What is expected:
Transcribe the data underneath exactly. No images belong in your version.

##### Provided data

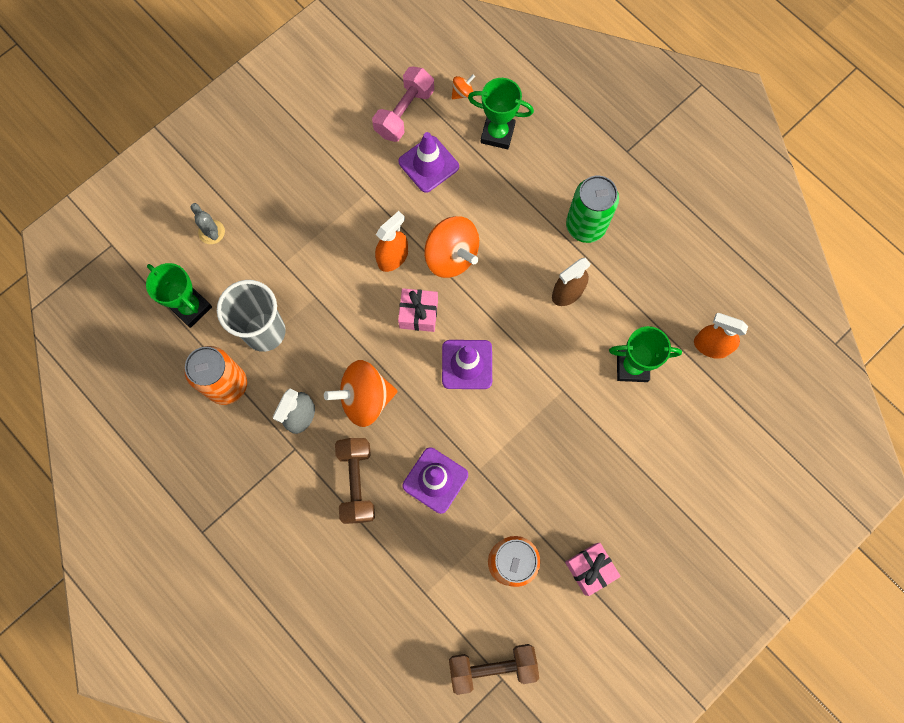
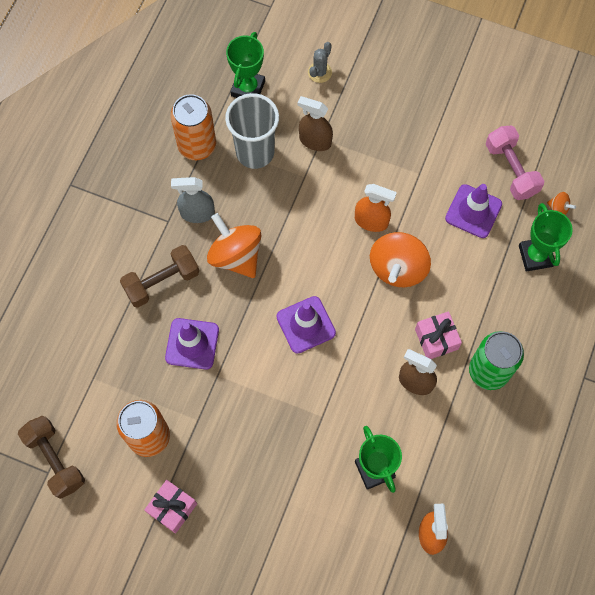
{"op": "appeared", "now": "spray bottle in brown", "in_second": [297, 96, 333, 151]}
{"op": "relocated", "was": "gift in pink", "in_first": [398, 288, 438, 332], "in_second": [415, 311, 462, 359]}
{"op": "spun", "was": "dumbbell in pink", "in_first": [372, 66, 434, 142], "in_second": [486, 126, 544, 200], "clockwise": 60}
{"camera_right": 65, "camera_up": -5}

##########

Response:
{"op": "appeared", "now": "spray bottle in brown", "in_second": [297, 96, 333, 151]}
{"op": "relocated", "was": "gift in pink", "in_first": [398, 288, 438, 332], "in_second": [415, 311, 462, 359]}
{"op": "spun", "was": "dumbbell in pink", "in_first": [372, 66, 434, 142], "in_second": [486, 126, 544, 200], "clockwise": 60}
{"camera_right": 65, "camera_up": -5}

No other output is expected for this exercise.